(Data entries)
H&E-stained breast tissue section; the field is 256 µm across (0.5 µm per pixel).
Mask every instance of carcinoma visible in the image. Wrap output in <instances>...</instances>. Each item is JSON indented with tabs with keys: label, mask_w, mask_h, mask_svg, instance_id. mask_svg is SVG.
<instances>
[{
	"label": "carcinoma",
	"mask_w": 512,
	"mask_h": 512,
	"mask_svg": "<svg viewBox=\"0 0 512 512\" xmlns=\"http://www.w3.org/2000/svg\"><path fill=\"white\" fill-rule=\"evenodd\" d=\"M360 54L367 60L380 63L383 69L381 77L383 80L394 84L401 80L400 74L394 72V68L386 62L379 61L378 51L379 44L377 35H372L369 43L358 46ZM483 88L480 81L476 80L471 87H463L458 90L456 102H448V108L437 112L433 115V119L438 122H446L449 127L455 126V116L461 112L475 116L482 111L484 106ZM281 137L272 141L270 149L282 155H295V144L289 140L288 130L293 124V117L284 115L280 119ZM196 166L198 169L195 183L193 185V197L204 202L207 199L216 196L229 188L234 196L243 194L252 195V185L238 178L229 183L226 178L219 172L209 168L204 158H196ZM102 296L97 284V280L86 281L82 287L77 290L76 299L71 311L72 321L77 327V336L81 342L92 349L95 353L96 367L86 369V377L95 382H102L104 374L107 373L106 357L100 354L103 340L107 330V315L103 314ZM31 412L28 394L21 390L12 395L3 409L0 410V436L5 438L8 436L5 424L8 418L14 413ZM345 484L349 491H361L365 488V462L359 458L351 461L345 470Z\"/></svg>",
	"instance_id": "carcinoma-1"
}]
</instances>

* **Description of the task**: Return each line of the data exactly as written above.

* **Result**:
H&E-stained breast tissue section; the field is 256 µm across (0.5 µm per pixel).
Mask every instance of carcinoma visible in the image. Wrap output in <instances>...</instances>. Each item is JSON indented with tabs with keys: label, mask_w, mask_h, mask_svg, instance_id. mask_svg is SVG.
<instances>
[{
	"label": "carcinoma",
	"mask_w": 512,
	"mask_h": 512,
	"mask_svg": "<svg viewBox=\"0 0 512 512\" xmlns=\"http://www.w3.org/2000/svg\"><path fill=\"white\" fill-rule=\"evenodd\" d=\"M360 54L367 60L380 63L383 69L381 77L383 80L394 84L401 80L400 74L394 72V68L386 62L379 61L378 51L379 44L377 35H372L369 43L358 46ZM483 88L480 81L476 80L471 87H463L458 90L456 102H448V108L437 112L433 115V119L438 122H446L449 127L455 126V116L461 112L475 116L482 111L484 106ZM281 137L272 141L270 149L282 155H295V144L289 140L288 130L293 124V117L284 115L280 119ZM196 166L198 169L195 183L193 185V197L204 202L207 199L216 196L229 188L234 196L243 194L252 195V185L238 178L229 183L226 178L219 172L209 168L204 158H196ZM102 296L97 284V280L86 281L82 287L77 290L76 299L71 311L72 321L77 327V336L81 342L92 349L95 353L96 367L86 369V377L95 382H102L104 374L107 373L106 357L100 354L103 340L107 330V315L103 314ZM31 412L28 394L21 390L12 395L3 409L0 410V436L5 438L8 436L5 424L8 418L14 413ZM345 484L349 491H361L365 488V462L359 458L351 461L345 470Z\"/></svg>",
	"instance_id": "carcinoma-1"
}]
</instances>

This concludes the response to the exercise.